- WHAT YOU NEED TO DO: Keep each entry exactly as written when you repeat it, and skip the images.

[Opening GIVEN RECORDS section]

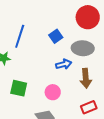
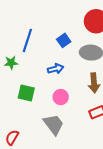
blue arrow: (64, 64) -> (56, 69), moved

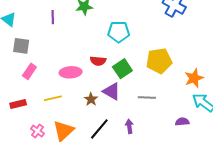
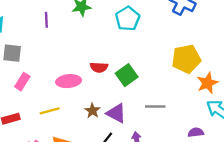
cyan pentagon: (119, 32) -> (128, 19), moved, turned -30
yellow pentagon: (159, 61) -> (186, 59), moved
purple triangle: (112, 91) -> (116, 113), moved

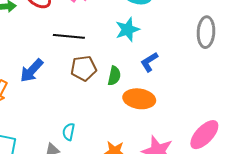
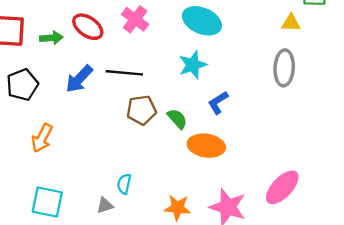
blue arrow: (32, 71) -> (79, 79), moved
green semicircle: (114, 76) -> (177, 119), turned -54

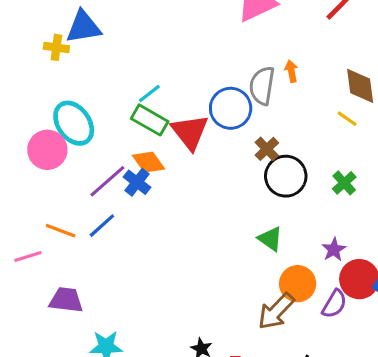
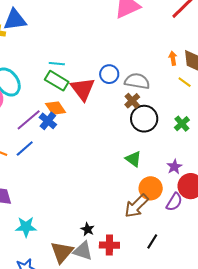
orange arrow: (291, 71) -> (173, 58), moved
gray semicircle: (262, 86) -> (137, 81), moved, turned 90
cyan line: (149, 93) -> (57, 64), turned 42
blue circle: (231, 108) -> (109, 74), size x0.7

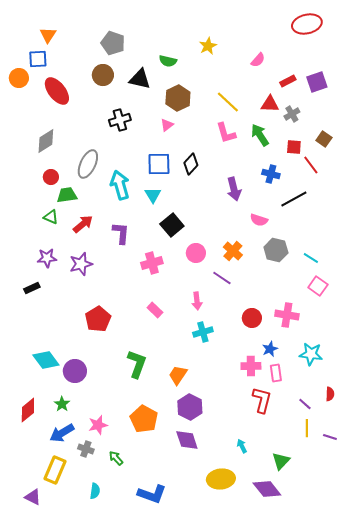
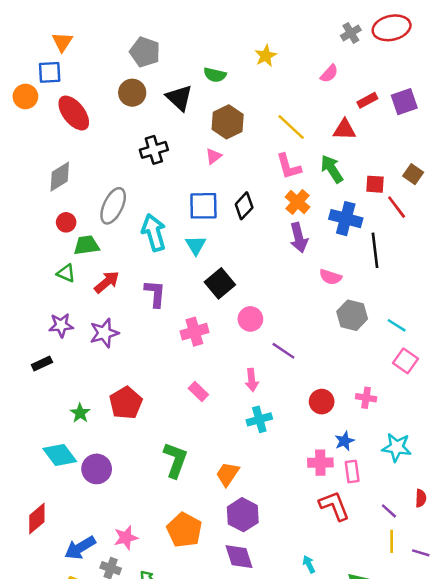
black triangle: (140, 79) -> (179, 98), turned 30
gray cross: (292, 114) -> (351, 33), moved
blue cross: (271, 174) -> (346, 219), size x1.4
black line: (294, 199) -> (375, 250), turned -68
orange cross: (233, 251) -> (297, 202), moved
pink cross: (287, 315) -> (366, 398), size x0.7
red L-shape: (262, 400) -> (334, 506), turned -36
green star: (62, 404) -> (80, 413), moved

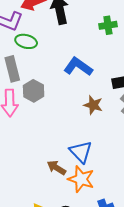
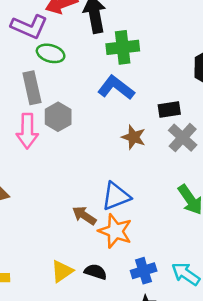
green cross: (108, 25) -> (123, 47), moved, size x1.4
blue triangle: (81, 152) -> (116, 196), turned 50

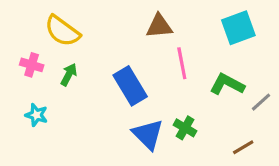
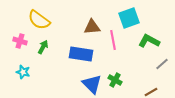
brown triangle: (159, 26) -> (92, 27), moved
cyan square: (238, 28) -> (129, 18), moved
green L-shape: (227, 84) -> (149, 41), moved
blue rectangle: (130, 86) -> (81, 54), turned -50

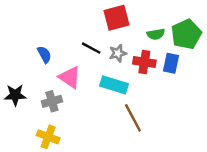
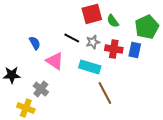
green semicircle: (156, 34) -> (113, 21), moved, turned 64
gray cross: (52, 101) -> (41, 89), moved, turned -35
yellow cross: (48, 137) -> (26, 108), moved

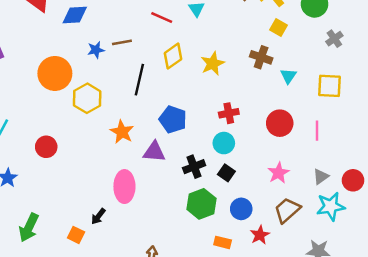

[Closing GIVEN RECORDS section]

- FINISHED TASK:
blue arrow: (64, 64) -> (56, 69), moved

cyan pentagon: (119, 32) -> (128, 19), moved, turned -30
yellow pentagon: (159, 61) -> (186, 59), moved
purple triangle: (112, 91) -> (116, 113), moved

blue arrow: (32, 71) -> (79, 79), moved
green semicircle: (114, 76) -> (177, 119), turned -54

orange arrow: (291, 71) -> (173, 58), moved
gray semicircle: (262, 86) -> (137, 81), moved, turned 90
cyan line: (149, 93) -> (57, 64), turned 42
blue circle: (231, 108) -> (109, 74), size x0.7

black triangle: (140, 79) -> (179, 98), turned 30
gray cross: (292, 114) -> (351, 33), moved
blue cross: (271, 174) -> (346, 219), size x1.4
black line: (294, 199) -> (375, 250), turned -68
orange cross: (233, 251) -> (297, 202), moved
pink cross: (287, 315) -> (366, 398), size x0.7
red L-shape: (262, 400) -> (334, 506), turned -36
green star: (62, 404) -> (80, 413), moved

green cross: (108, 25) -> (123, 47), moved, size x1.4
blue triangle: (81, 152) -> (116, 196), turned 50

brown triangle: (159, 26) -> (92, 27), moved
cyan square: (238, 28) -> (129, 18), moved
green L-shape: (227, 84) -> (149, 41), moved
blue rectangle: (130, 86) -> (81, 54), turned -50

green semicircle: (156, 34) -> (113, 21), moved, turned 64
gray cross: (52, 101) -> (41, 89), moved, turned -35
yellow cross: (48, 137) -> (26, 108), moved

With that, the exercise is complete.